### Difference listings
..............................
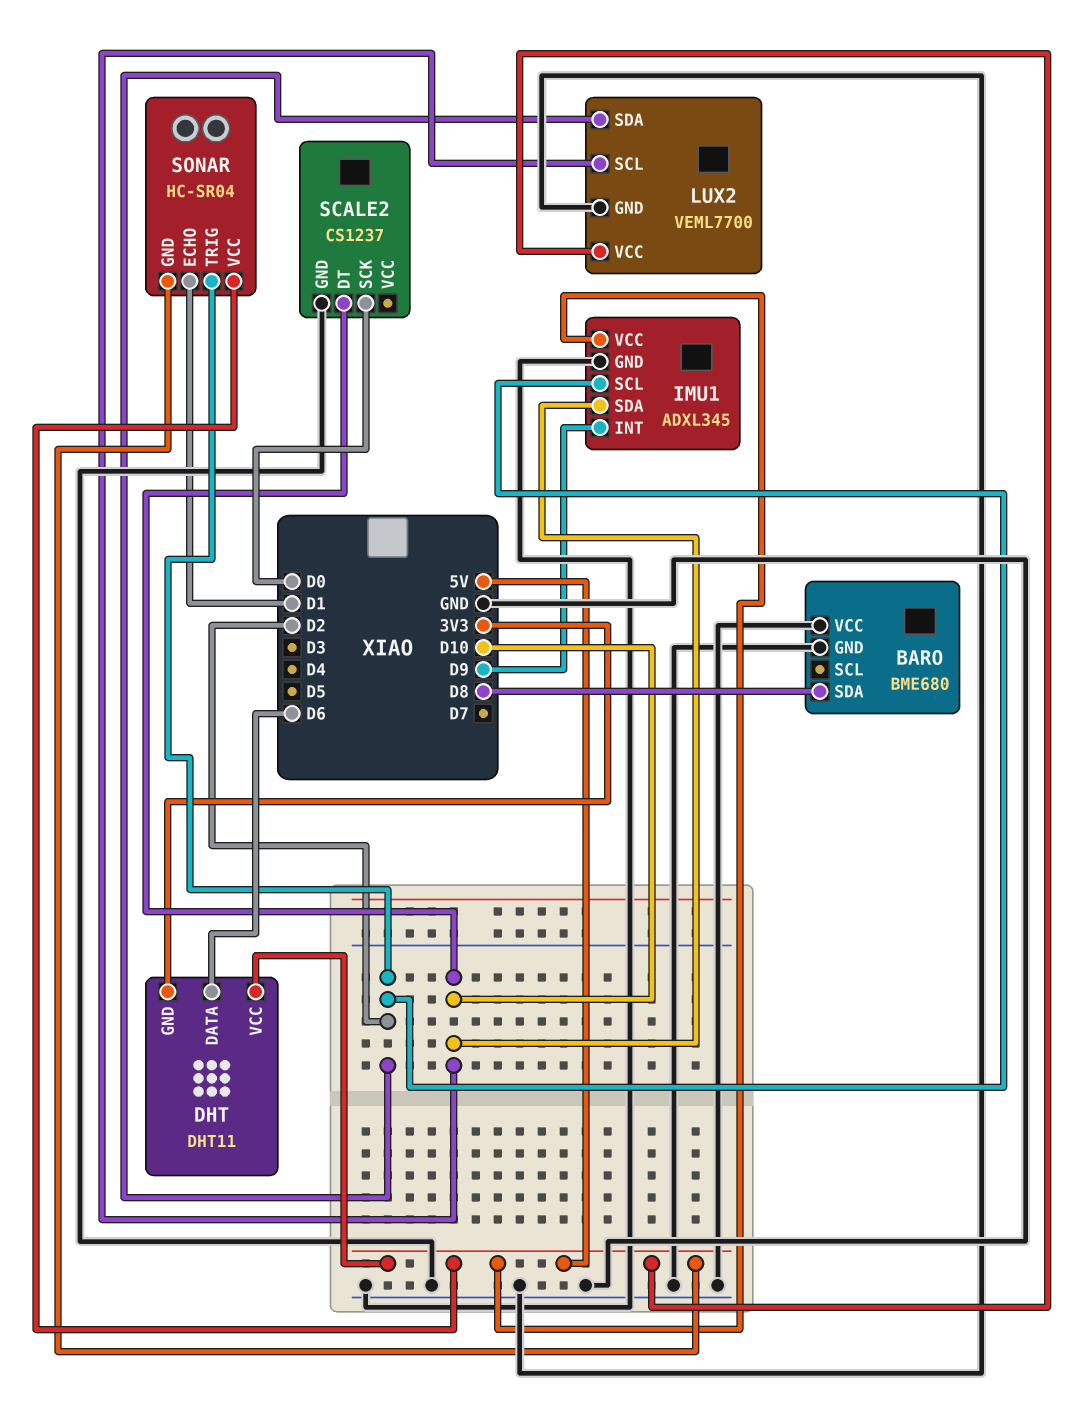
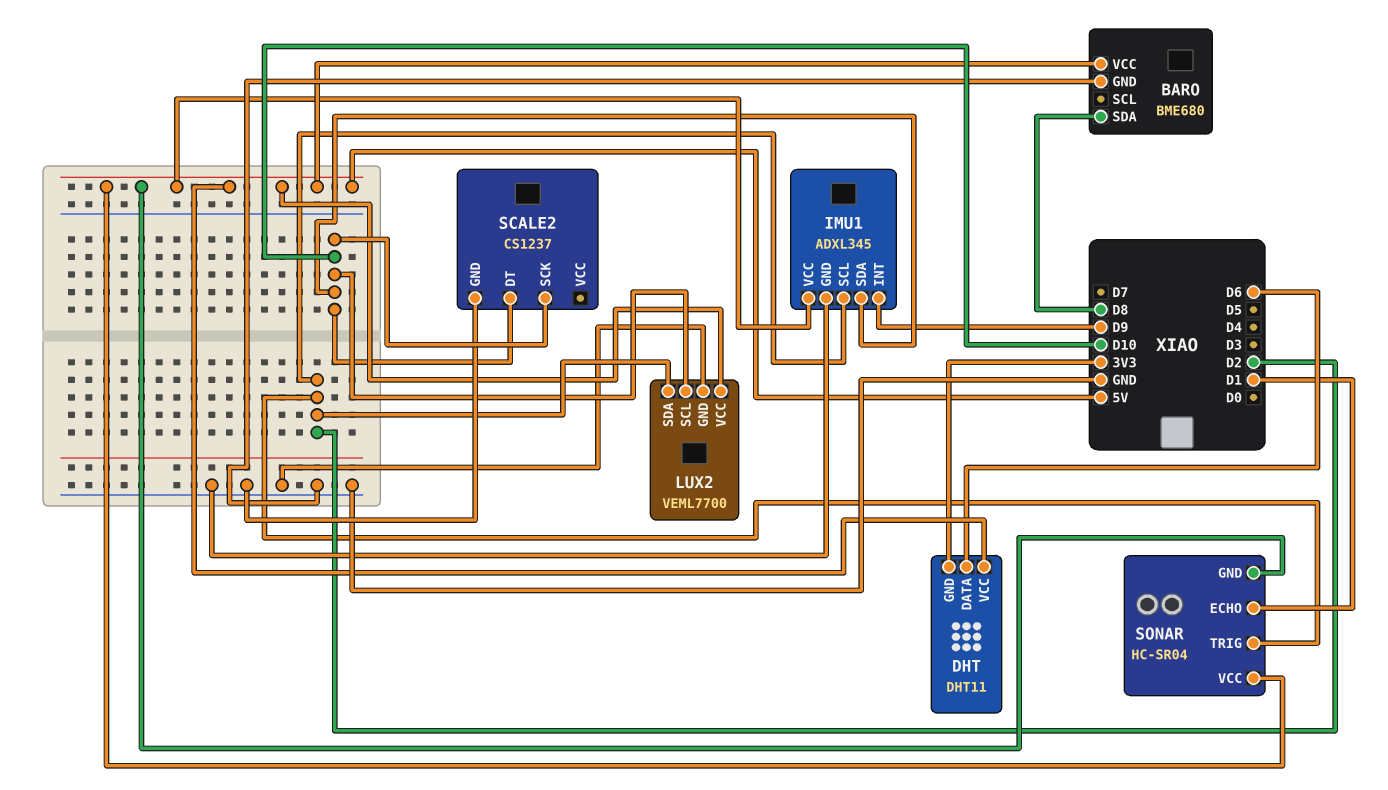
BARO pin VCC: GND -> 5V
SCALE2 pin SCK: D0 -> D10

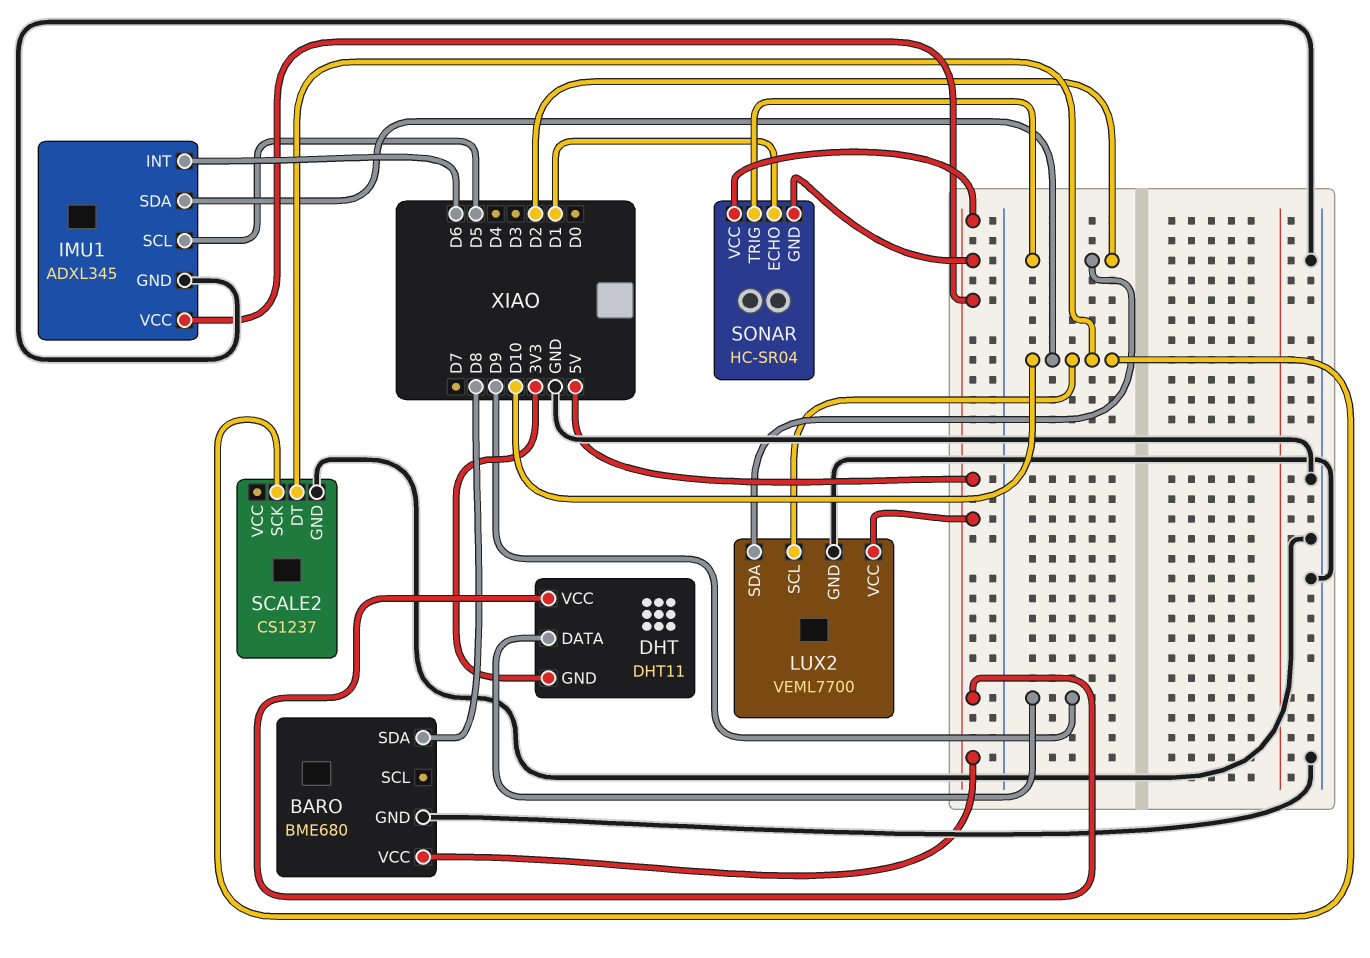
DHT pin DATA: D6 -> D9
IMU1 pin INT: D9 -> D6
IMU1 pin SCL: D2 -> D5

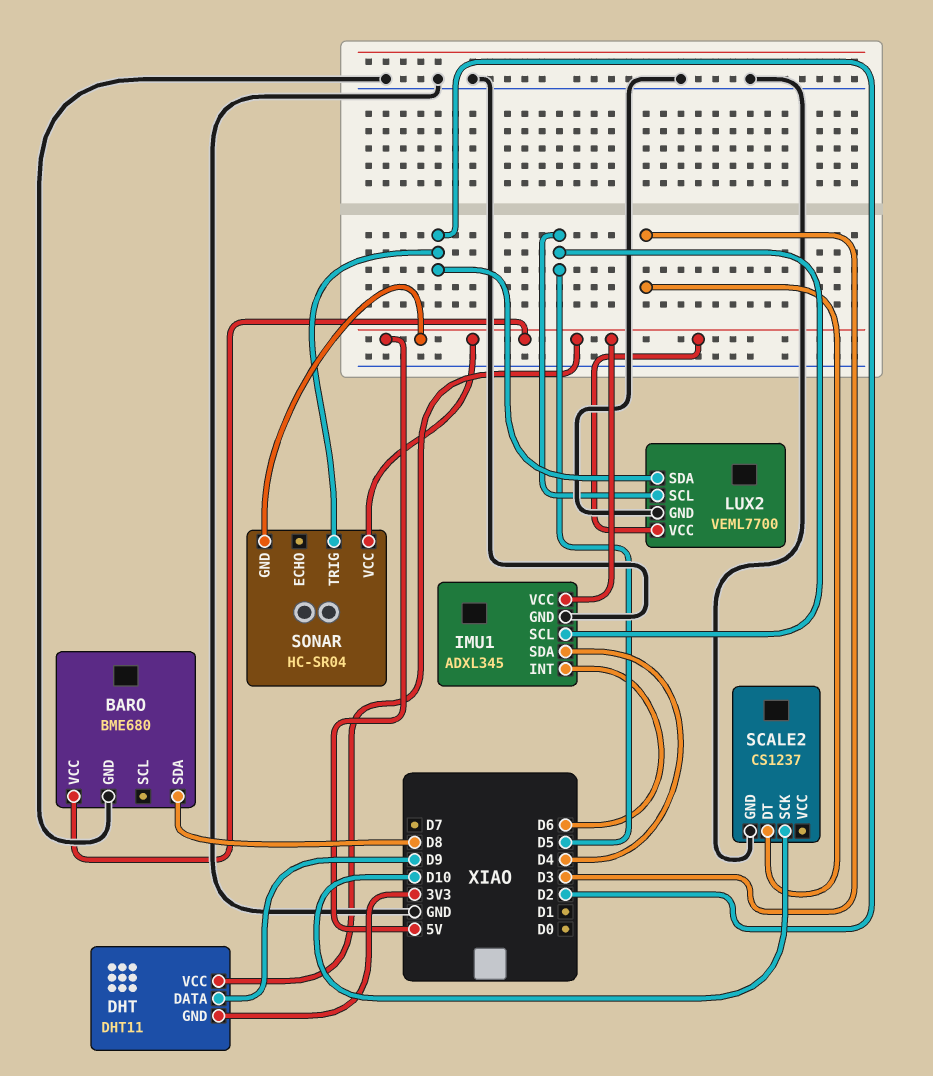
IMU1 pin SDA: D10 -> D4
LUX2 pin SCL: D10 -> D5
SCALE2 pin DT: D10 -> D3
SONAR pin ECHO: D1 -> none

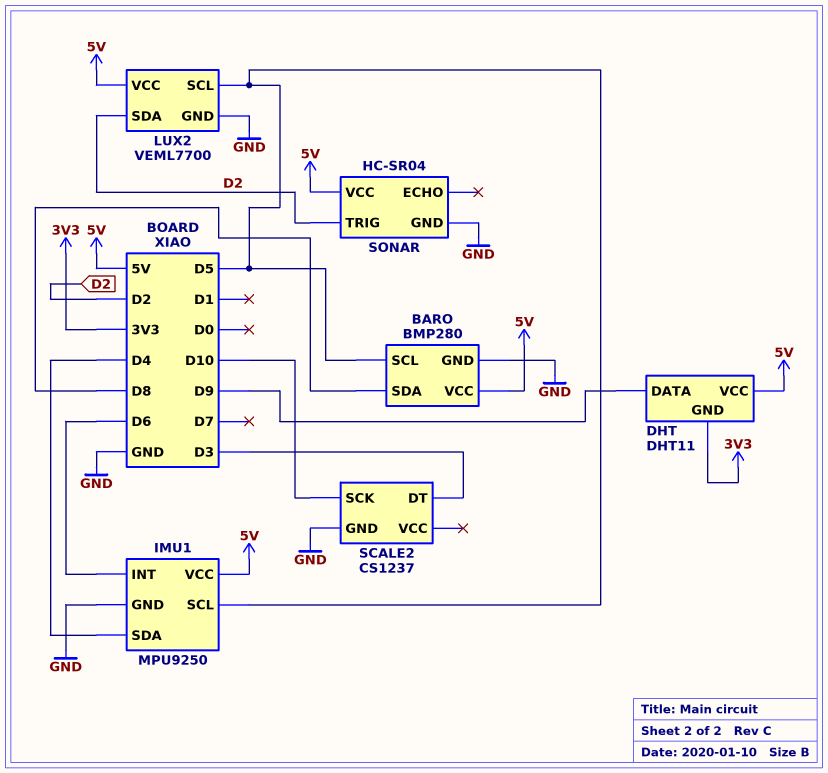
BARO: BME680 -> BMP280
BARO pin SCL: none -> D5
IMU1: ADXL345 -> MPU9250
SONAR pin GND: 5V -> GND

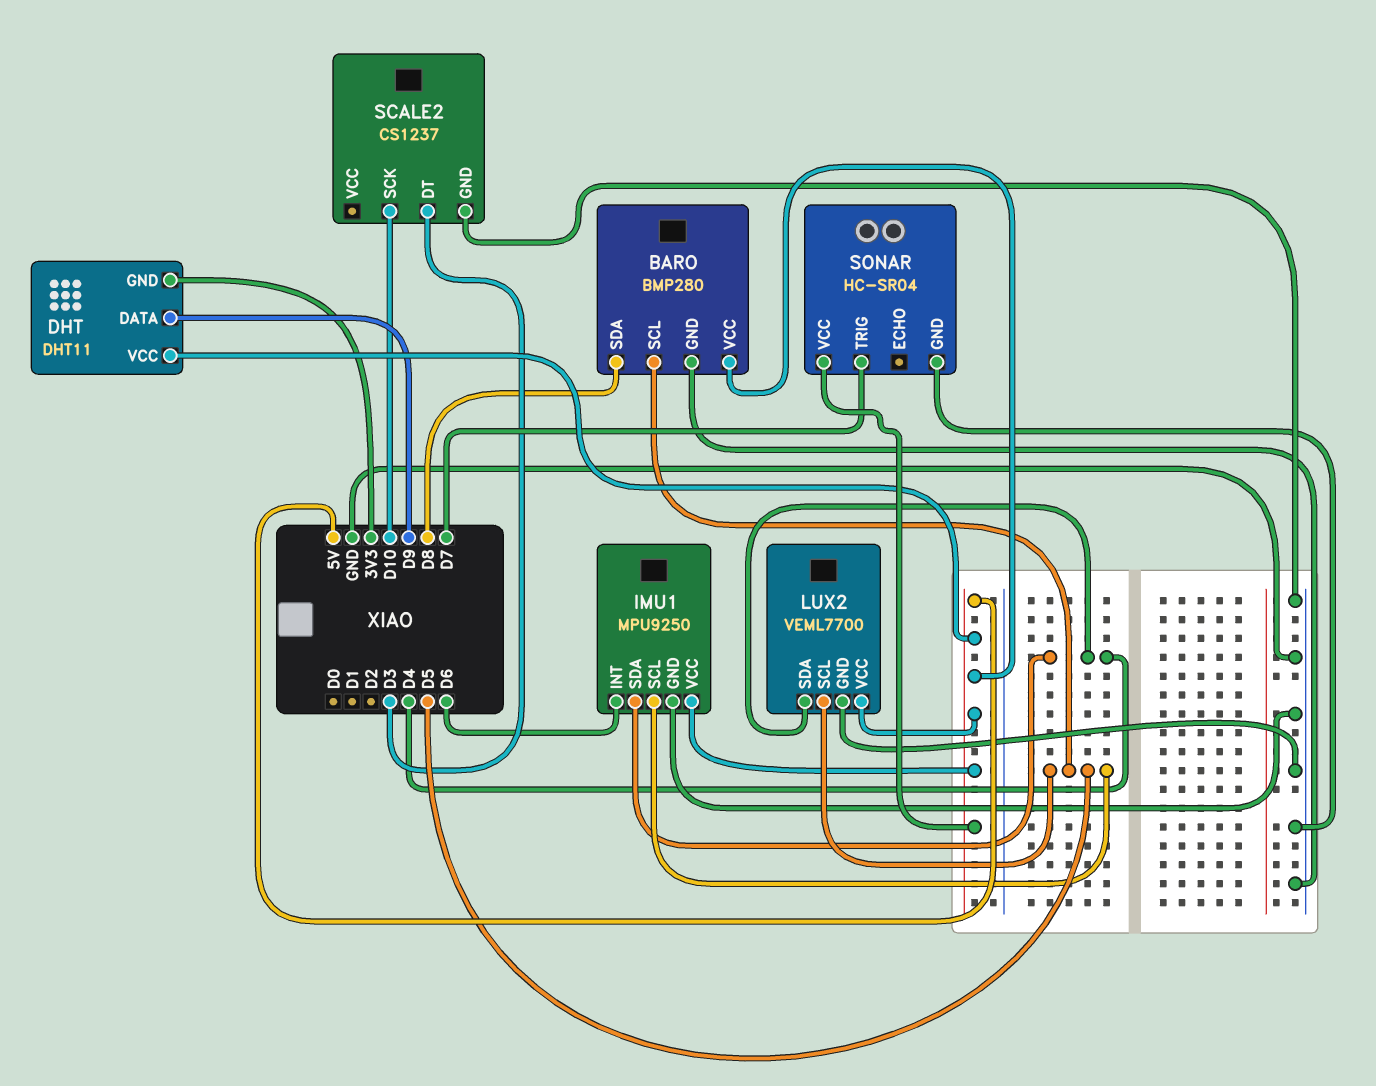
LUX2 pin SDA: D2 -> D4
SONAR pin TRIG: D2 -> D7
..............................
### To do
All lines above between the line that contains "SCALE2 pin SCK: D0 -> D10" and the last line of the entries, both included, must be transcribed exactly. No pictures are to appear.

### Result of this task
SCALE2 pin SCK: D0 -> D10

DHT pin DATA: D6 -> D9
IMU1 pin INT: D9 -> D6
IMU1 pin SCL: D2 -> D5

IMU1 pin SDA: D10 -> D4
LUX2 pin SCL: D10 -> D5
SCALE2 pin DT: D10 -> D3
SONAR pin ECHO: D1 -> none

BARO: BME680 -> BMP280
BARO pin SCL: none -> D5
IMU1: ADXL345 -> MPU9250
SONAR pin GND: 5V -> GND

LUX2 pin SDA: D2 -> D4
SONAR pin TRIG: D2 -> D7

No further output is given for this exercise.